→ **Given data**:

↓

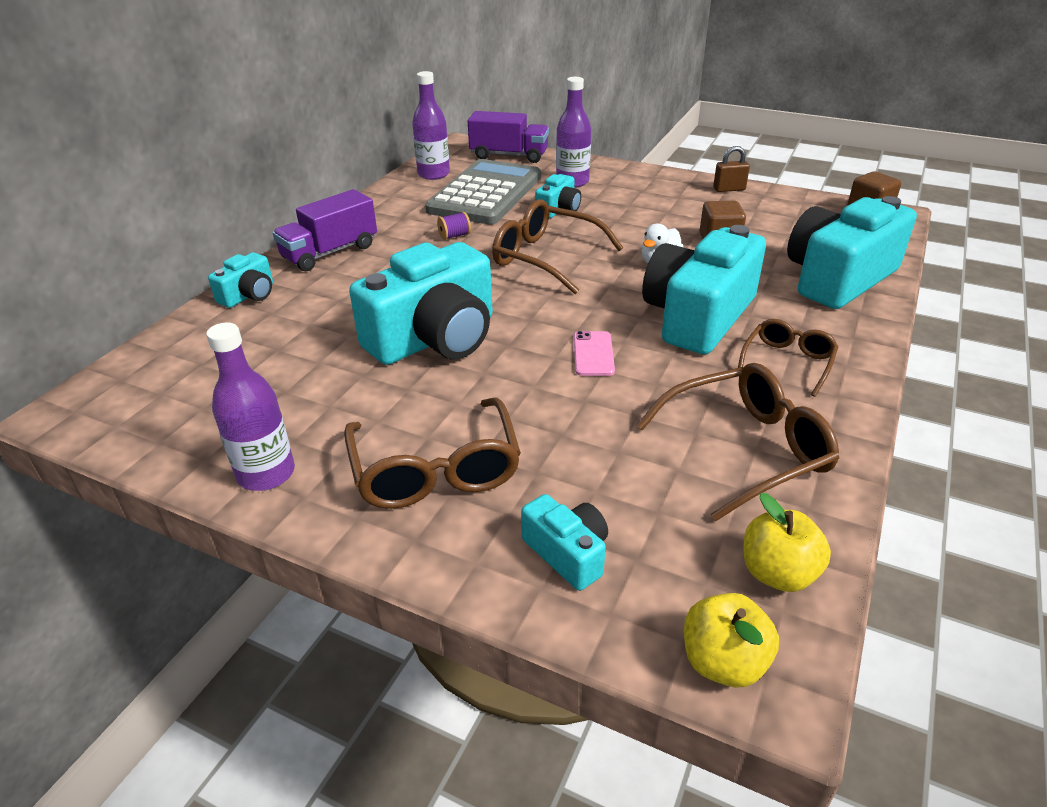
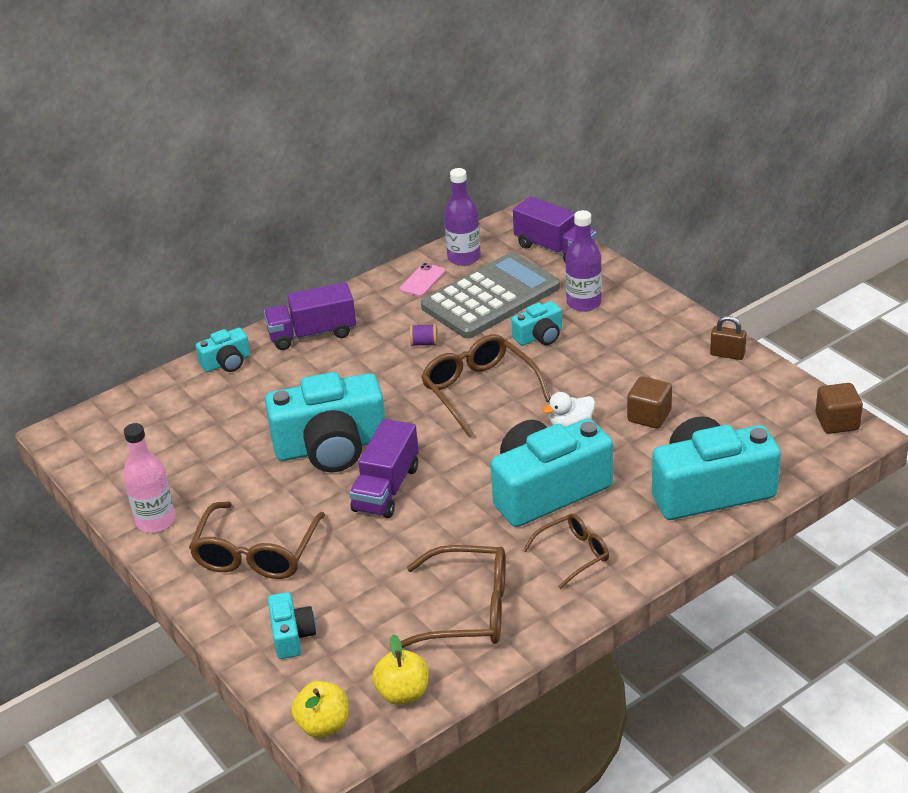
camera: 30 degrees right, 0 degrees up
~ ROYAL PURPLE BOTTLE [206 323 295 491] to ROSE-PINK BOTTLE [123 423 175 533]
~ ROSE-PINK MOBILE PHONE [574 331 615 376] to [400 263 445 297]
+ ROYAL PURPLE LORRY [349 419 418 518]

↑

→ **What this task involves**:
Would you please repeat all the data word for word, but without the pictures?

→ **Answer below**:
camera: 30 degrees right, 0 degrees up
~ ROYAL PURPLE BOTTLE [206 323 295 491] to ROSE-PINK BOTTLE [123 423 175 533]
~ ROSE-PINK MOBILE PHONE [574 331 615 376] to [400 263 445 297]
+ ROYAL PURPLE LORRY [349 419 418 518]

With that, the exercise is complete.